*Problem details*. Take the lines below beginning at the line that has "DRIVER3: L9110S -> DRV8833" and stopping after the line that has "TFT pin RES: D8 -> D7", and print them exactly as they are, with no other lines.

*Data to use*.
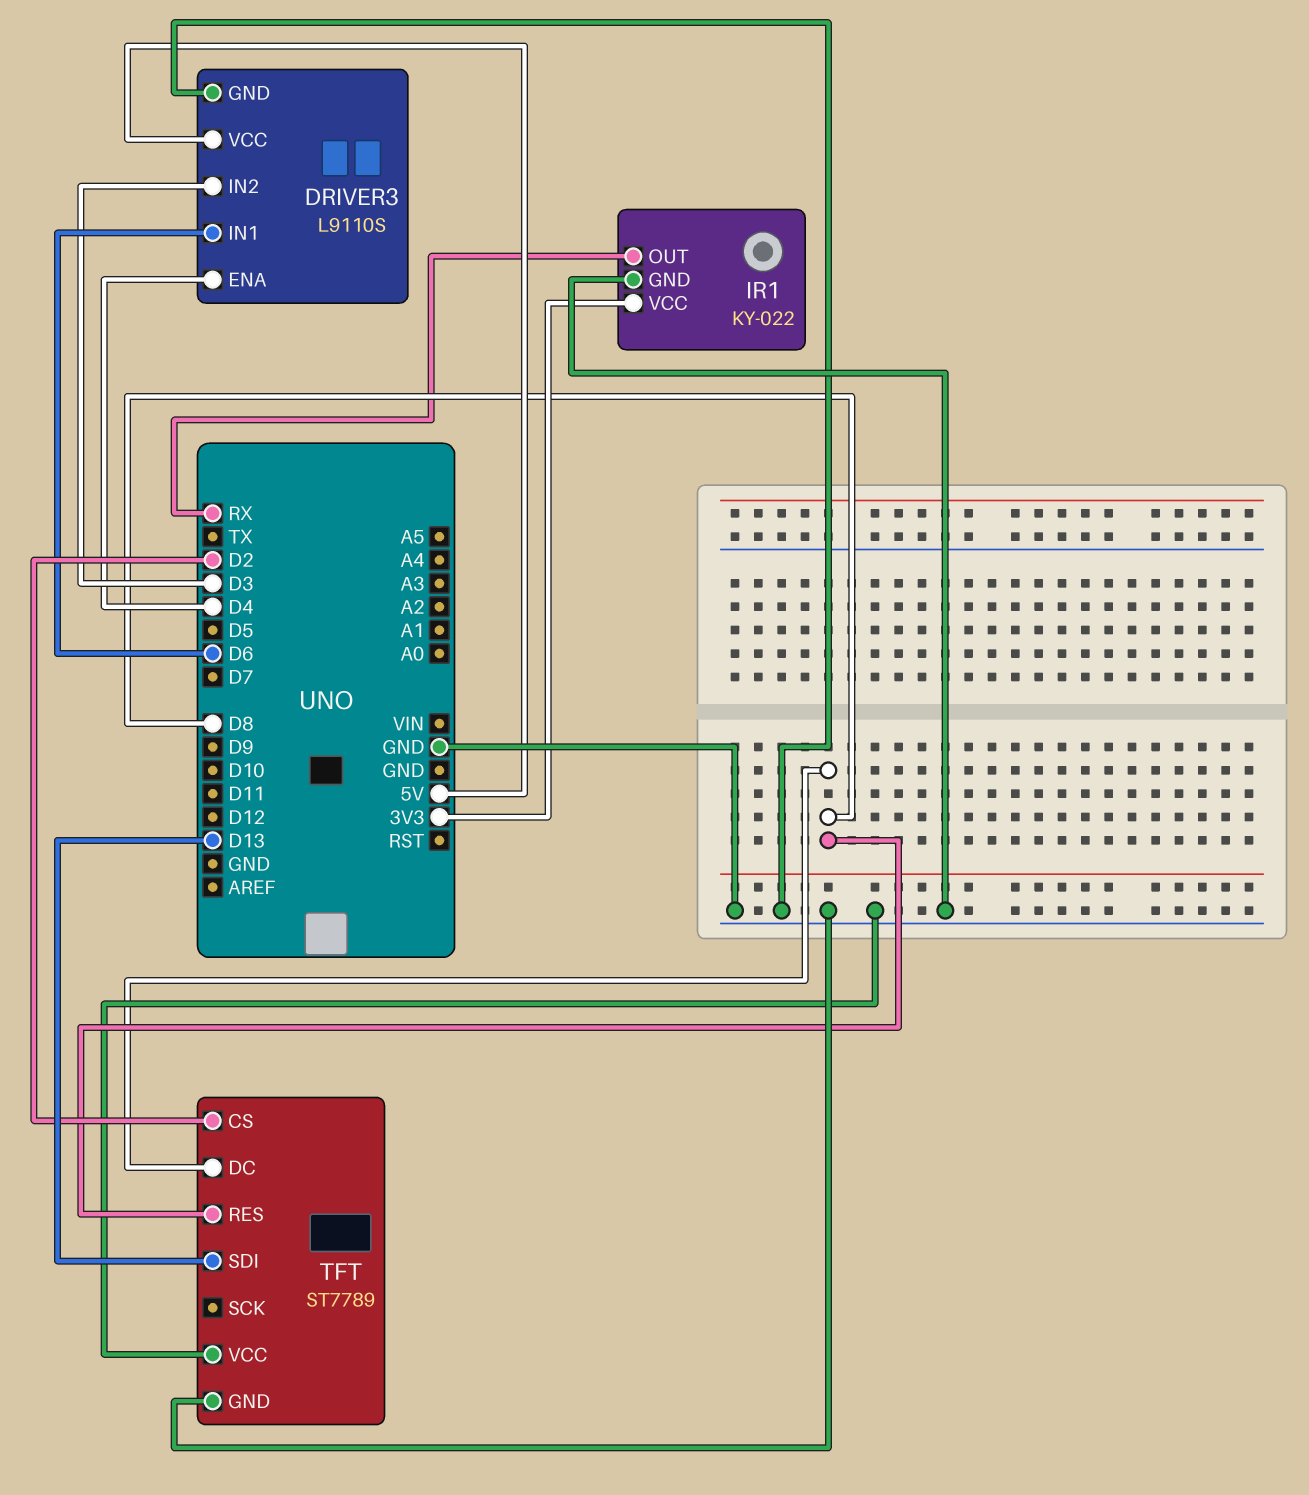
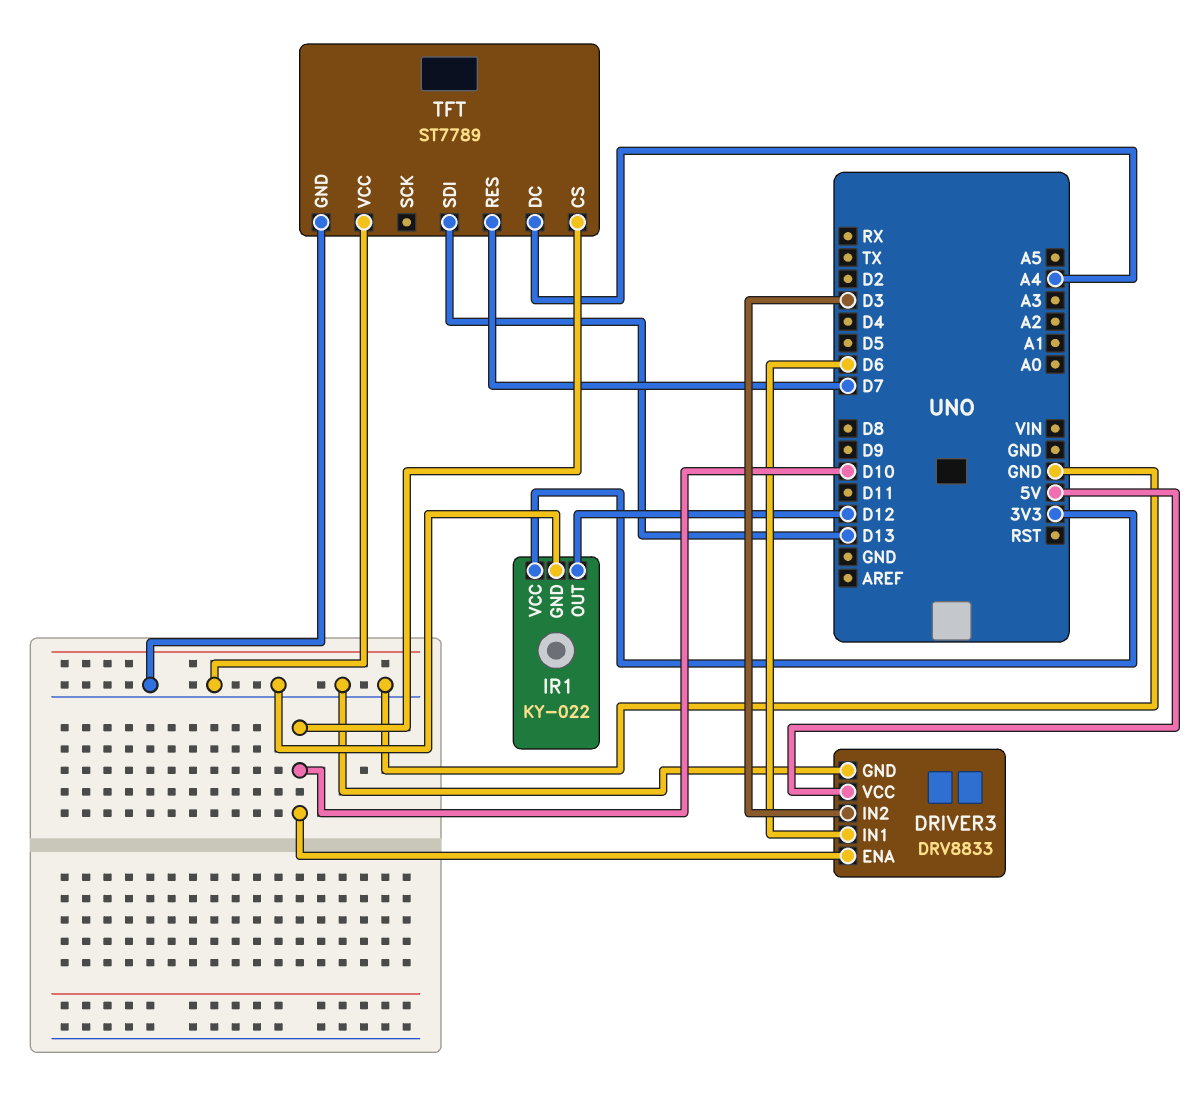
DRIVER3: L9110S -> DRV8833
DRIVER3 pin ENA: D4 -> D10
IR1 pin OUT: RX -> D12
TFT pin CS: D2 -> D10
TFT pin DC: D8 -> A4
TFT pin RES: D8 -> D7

==

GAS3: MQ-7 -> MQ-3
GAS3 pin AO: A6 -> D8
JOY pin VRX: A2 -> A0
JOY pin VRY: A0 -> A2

*Expected output*.
DRIVER3: L9110S -> DRV8833
DRIVER3 pin ENA: D4 -> D10
IR1 pin OUT: RX -> D12
TFT pin CS: D2 -> D10
TFT pin DC: D8 -> A4
TFT pin RES: D8 -> D7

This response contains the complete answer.